Object change listings ->
++++++++++++++++++++

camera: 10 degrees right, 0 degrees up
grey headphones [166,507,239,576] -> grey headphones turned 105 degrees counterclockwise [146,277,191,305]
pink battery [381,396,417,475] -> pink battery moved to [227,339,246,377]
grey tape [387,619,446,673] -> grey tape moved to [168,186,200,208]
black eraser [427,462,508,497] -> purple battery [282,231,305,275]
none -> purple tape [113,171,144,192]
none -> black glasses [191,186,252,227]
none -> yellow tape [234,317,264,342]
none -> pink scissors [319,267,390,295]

++++++++++++++++++++

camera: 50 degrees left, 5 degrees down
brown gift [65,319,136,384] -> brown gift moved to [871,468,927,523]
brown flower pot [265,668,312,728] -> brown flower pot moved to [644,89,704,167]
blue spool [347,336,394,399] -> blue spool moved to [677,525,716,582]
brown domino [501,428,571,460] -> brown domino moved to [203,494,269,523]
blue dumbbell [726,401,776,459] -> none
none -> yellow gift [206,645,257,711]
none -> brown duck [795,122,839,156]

++++++++++++++++++++

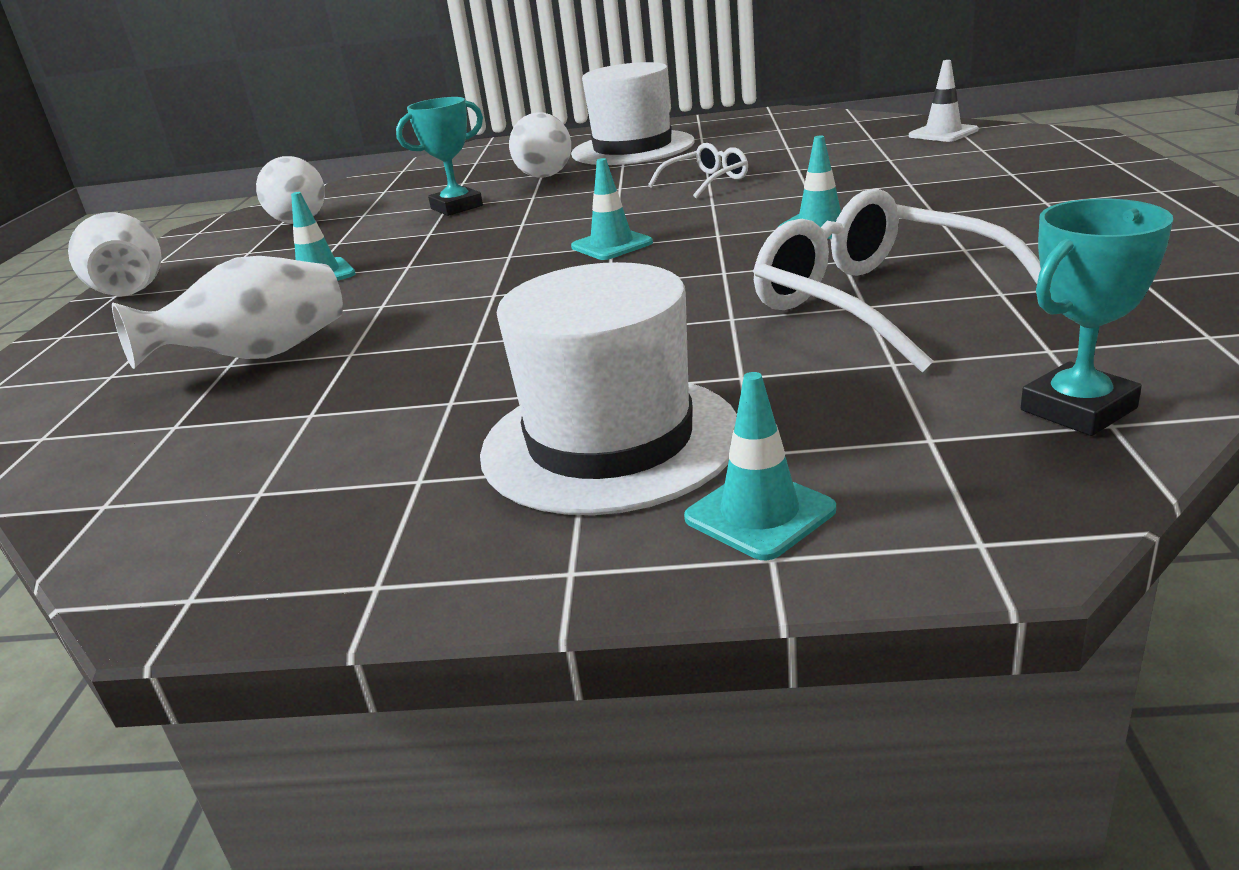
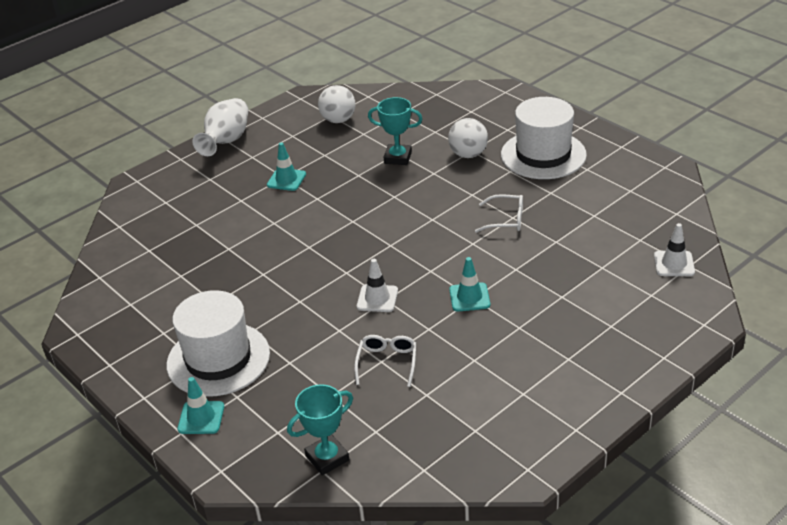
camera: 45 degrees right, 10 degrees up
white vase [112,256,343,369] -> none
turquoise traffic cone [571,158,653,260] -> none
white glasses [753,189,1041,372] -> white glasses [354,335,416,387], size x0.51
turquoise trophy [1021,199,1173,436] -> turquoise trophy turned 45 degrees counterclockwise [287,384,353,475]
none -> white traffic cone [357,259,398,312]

++++++++++++++++++++

TASK PROMPT ->
All that is wanted is an exact copy of the lines above from the one with "camera: 10 degrees right, 0 degrees up" through the one with "pink battery [381,396,417,475]", with both ends included.

TASK SOLUTION ->
camera: 10 degrees right, 0 degrees up
grey headphones [166,507,239,576] -> grey headphones turned 105 degrees counterclockwise [146,277,191,305]
pink battery [381,396,417,475] -> pink battery moved to [227,339,246,377]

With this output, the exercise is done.